begin Material

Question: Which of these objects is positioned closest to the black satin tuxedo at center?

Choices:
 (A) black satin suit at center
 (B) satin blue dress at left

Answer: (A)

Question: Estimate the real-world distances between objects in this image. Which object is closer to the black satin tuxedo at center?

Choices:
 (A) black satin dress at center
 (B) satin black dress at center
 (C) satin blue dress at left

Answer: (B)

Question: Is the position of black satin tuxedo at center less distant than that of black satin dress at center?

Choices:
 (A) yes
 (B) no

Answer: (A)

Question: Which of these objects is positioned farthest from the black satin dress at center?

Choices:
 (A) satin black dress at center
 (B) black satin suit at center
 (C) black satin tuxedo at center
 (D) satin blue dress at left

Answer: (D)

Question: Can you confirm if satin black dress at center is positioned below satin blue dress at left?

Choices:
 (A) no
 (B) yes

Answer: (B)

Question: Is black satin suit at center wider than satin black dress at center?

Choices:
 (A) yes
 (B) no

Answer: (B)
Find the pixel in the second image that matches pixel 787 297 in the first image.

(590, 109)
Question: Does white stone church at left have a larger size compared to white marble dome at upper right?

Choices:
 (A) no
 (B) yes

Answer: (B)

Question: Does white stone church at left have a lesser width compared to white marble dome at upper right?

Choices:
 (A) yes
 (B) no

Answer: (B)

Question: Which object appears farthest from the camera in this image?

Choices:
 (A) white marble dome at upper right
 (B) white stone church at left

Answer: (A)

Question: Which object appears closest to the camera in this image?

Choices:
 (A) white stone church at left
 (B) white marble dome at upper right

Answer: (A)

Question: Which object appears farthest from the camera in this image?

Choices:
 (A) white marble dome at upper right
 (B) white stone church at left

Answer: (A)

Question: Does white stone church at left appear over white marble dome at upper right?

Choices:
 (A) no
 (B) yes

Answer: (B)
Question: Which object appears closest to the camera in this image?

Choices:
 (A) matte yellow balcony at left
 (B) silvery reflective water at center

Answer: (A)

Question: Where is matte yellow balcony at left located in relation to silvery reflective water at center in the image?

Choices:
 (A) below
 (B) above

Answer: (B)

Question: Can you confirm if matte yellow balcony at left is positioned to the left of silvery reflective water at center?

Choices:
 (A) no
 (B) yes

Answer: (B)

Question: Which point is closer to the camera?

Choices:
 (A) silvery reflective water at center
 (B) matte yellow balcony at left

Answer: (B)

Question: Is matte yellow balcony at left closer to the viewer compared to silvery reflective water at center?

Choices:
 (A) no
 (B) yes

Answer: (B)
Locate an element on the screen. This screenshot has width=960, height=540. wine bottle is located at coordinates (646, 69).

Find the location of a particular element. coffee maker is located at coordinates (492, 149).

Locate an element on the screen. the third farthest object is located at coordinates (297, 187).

end Material

**Given exercise**
Copy out the whole listing above, substituting "silk" for every occurrence of "satin" and leaving all else unchanged.

**Output**
Question: Which of these objects is positioned closest to the black silk tuxedo at center?

Choices:
 (A) black silk suit at center
 (B) silk blue dress at left

Answer: (A)

Question: Estimate the real-world distances between objects in this image. Which object is closer to the black silk tuxedo at center?

Choices:
 (A) black silk dress at center
 (B) silk black dress at center
 (C) silk blue dress at left

Answer: (B)

Question: Is the position of black silk tuxedo at center less distant than that of black silk dress at center?

Choices:
 (A) yes
 (B) no

Answer: (A)

Question: Which of these objects is positioned farthest from the black silk dress at center?

Choices:
 (A) silk black dress at center
 (B) black silk suit at center
 (C) black silk tuxedo at center
 (D) silk blue dress at left

Answer: (D)

Question: Can you confirm if silk black dress at center is positioned below silk blue dress at left?

Choices:
 (A) no
 (B) yes

Answer: (B)

Question: Is black silk suit at center wider than silk black dress at center?

Choices:
 (A) yes
 (B) no

Answer: (B)
Find the pixel in the second image that matches pixel 787 297 in the first image.

(590, 109)
Question: Does white stone church at left have a larger size compared to white marble dome at upper right?

Choices:
 (A) no
 (B) yes

Answer: (B)

Question: Does white stone church at left have a lesser width compared to white marble dome at upper right?

Choices:
 (A) yes
 (B) no

Answer: (B)

Question: Which object appears farthest from the camera in this image?

Choices:
 (A) white marble dome at upper right
 (B) white stone church at left

Answer: (A)

Question: Which object appears closest to the camera in this image?

Choices:
 (A) white stone church at left
 (B) white marble dome at upper right

Answer: (A)

Question: Which object appears farthest from the camera in this image?

Choices:
 (A) white marble dome at upper right
 (B) white stone church at left

Answer: (A)

Question: Does white stone church at left appear over white marble dome at upper right?

Choices:
 (A) no
 (B) yes

Answer: (B)
Question: Which object appears closest to the camera in this image?

Choices:
 (A) matte yellow balcony at left
 (B) silvery reflective water at center

Answer: (A)

Question: Where is matte yellow balcony at left located in relation to silvery reflective water at center in the image?

Choices:
 (A) below
 (B) above

Answer: (B)

Question: Can you confirm if matte yellow balcony at left is positioned to the left of silvery reflective water at center?

Choices:
 (A) no
 (B) yes

Answer: (B)

Question: Which point is closer to the camera?

Choices:
 (A) silvery reflective water at center
 (B) matte yellow balcony at left

Answer: (B)

Question: Is matte yellow balcony at left closer to the viewer compared to silvery reflective water at center?

Choices:
 (A) no
 (B) yes

Answer: (B)
Locate an element on the screen. This screenshot has width=960, height=540. wine bottle is located at coordinates (646, 69).

Find the location of a particular element. coffee maker is located at coordinates (492, 149).

Locate an element on the screen. the third farthest object is located at coordinates (297, 187).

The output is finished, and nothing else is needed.